Before and after images
....................

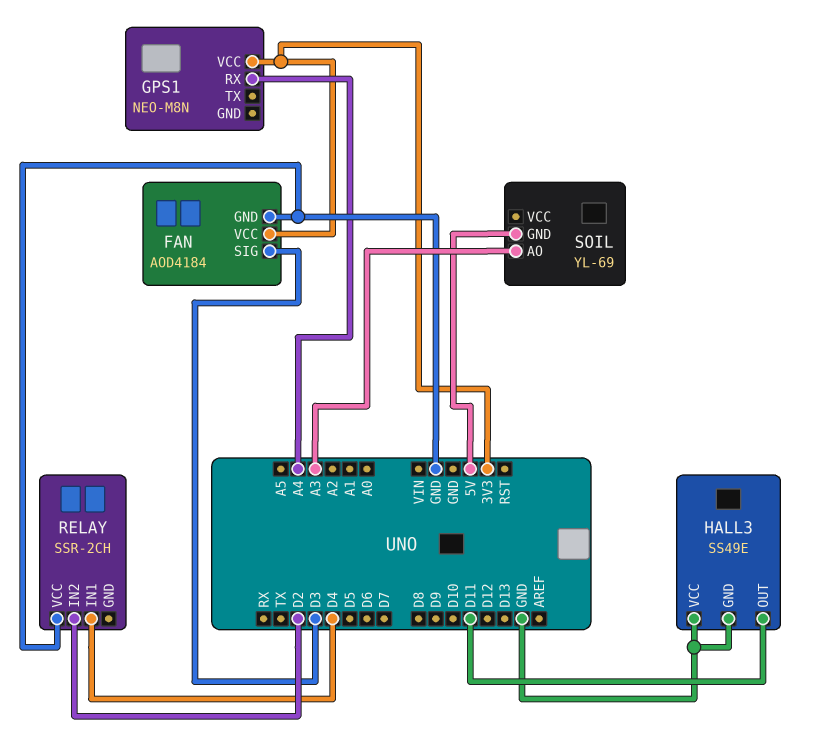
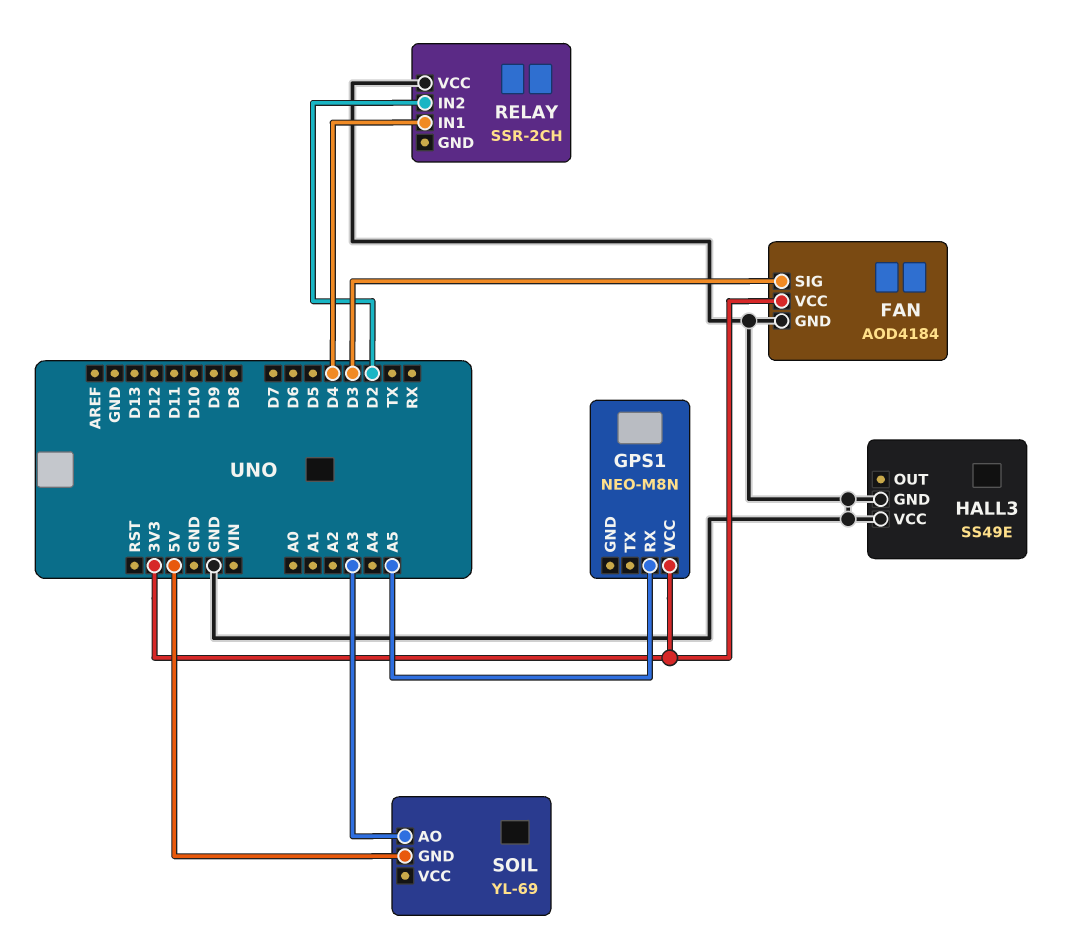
GPS1 pin RX: A4 -> A5
HALL3 pin OUT: D11 -> none

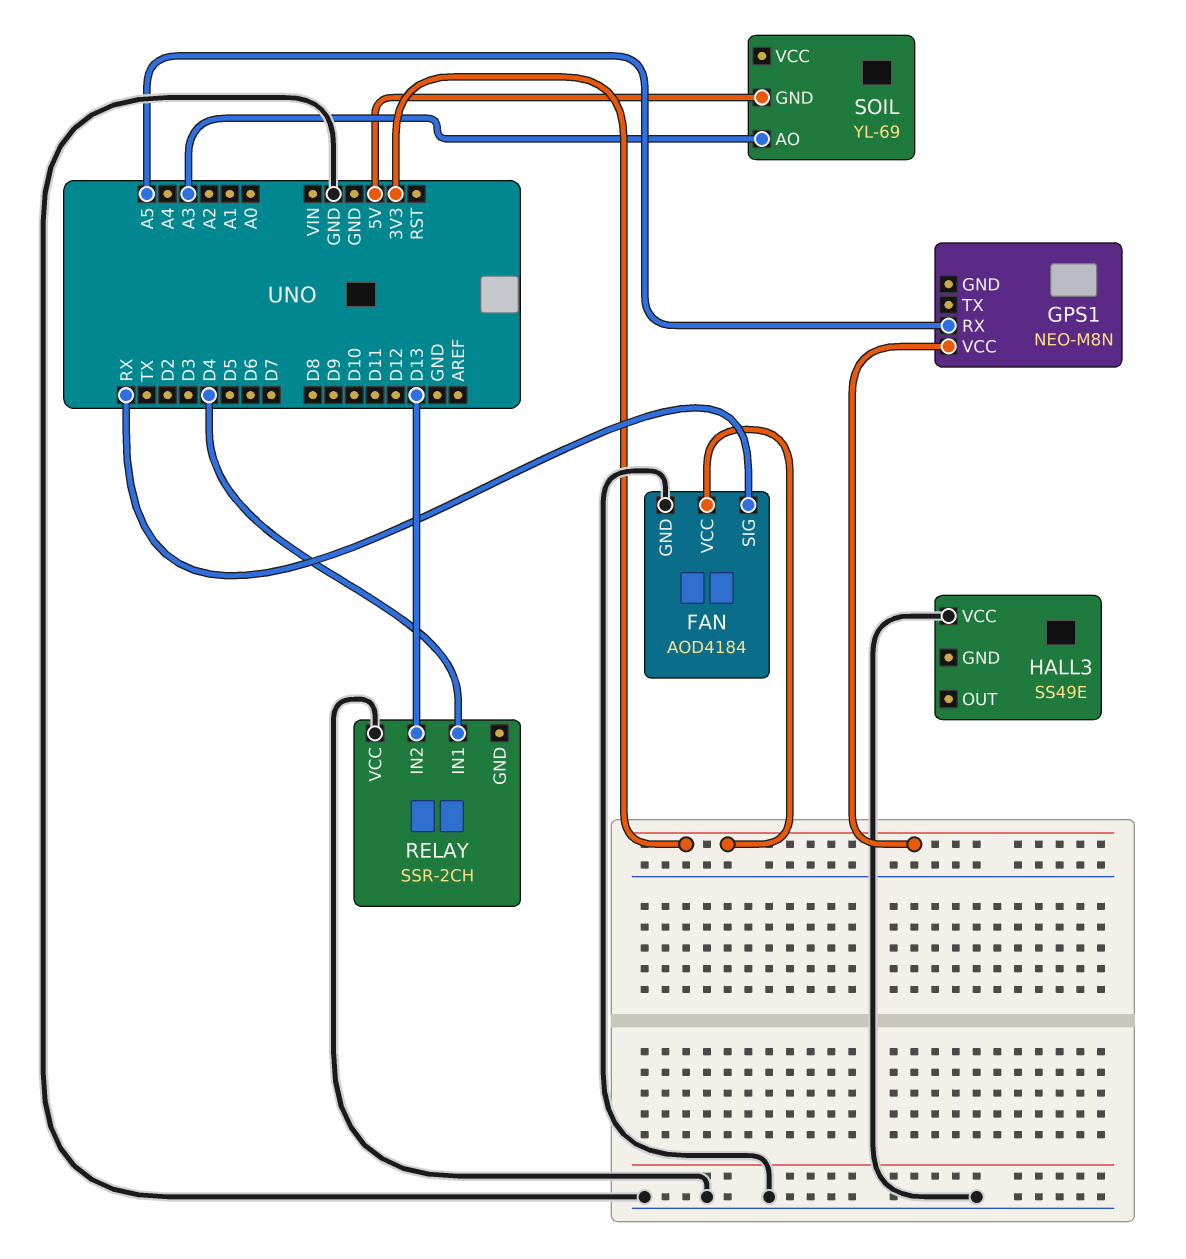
FAN pin SIG: D3 -> RX
HALL3 pin GND: GND -> none
RELAY pin IN2: D2 -> D13

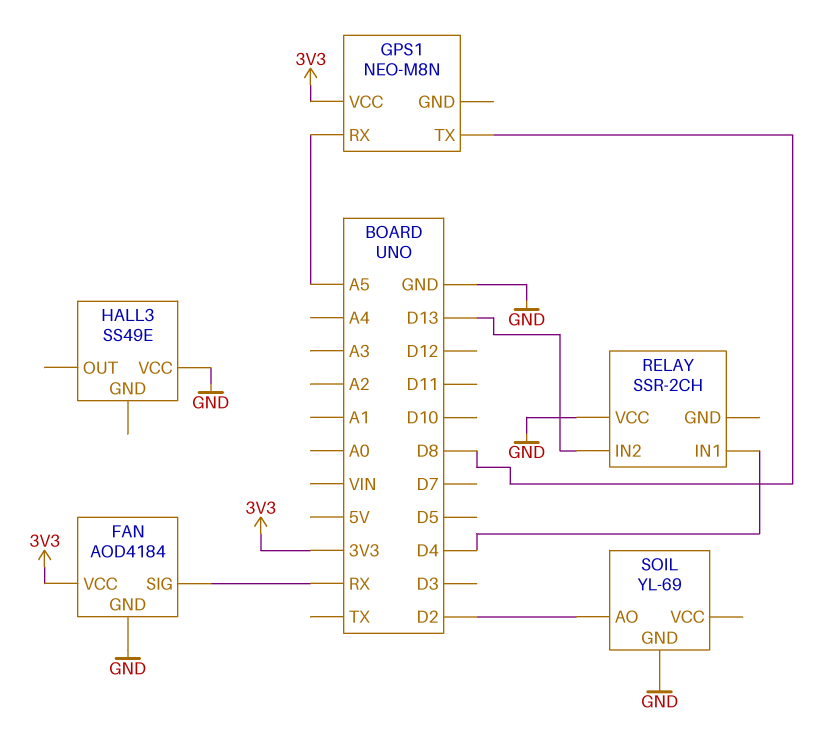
GPS1 pin TX: none -> D8
SOIL pin AO: A3 -> D2
SOIL pin GND: 5V -> GND

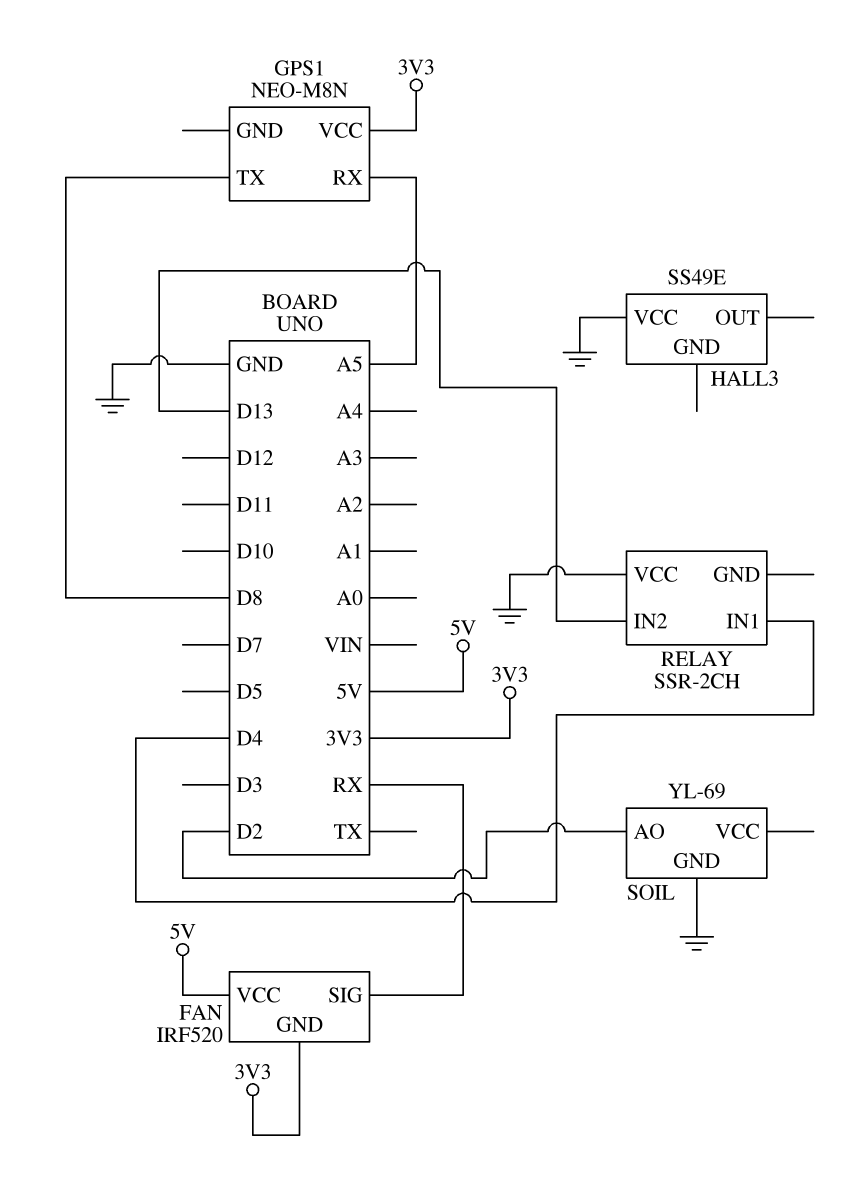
FAN: AOD4184 -> IRF520
FAN pin GND: GND -> 3V3
FAN pin VCC: 3V3 -> 5V

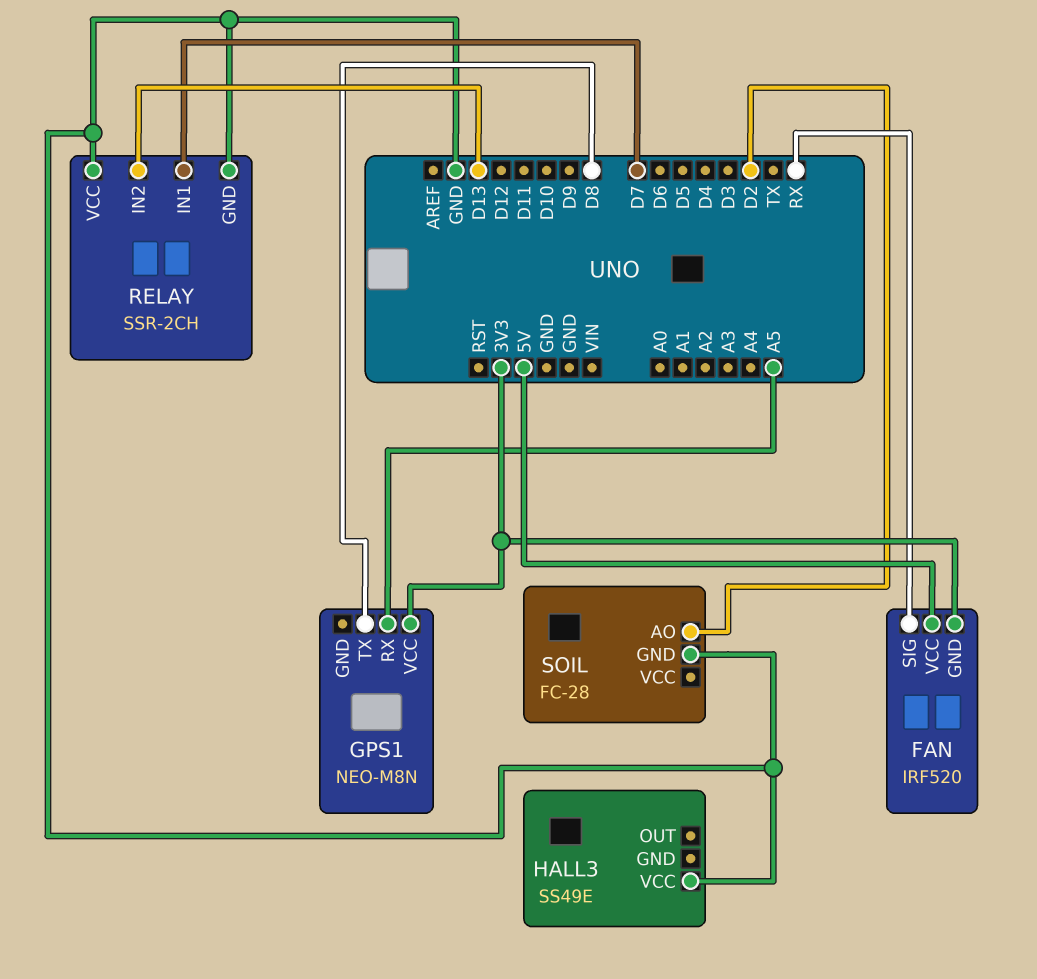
RELAY pin GND: none -> GND
RELAY pin IN1: D4 -> D7
SOIL: YL-69 -> FC-28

....................

* _Brief_
An exact restatement of every record is required. Omit the images.

* _Expected answer_
GPS1 pin RX: A4 -> A5
HALL3 pin OUT: D11 -> none

FAN pin SIG: D3 -> RX
HALL3 pin GND: GND -> none
RELAY pin IN2: D2 -> D13

GPS1 pin TX: none -> D8
SOIL pin AO: A3 -> D2
SOIL pin GND: 5V -> GND

FAN: AOD4184 -> IRF520
FAN pin GND: GND -> 3V3
FAN pin VCC: 3V3 -> 5V

RELAY pin GND: none -> GND
RELAY pin IN1: D4 -> D7
SOIL: YL-69 -> FC-28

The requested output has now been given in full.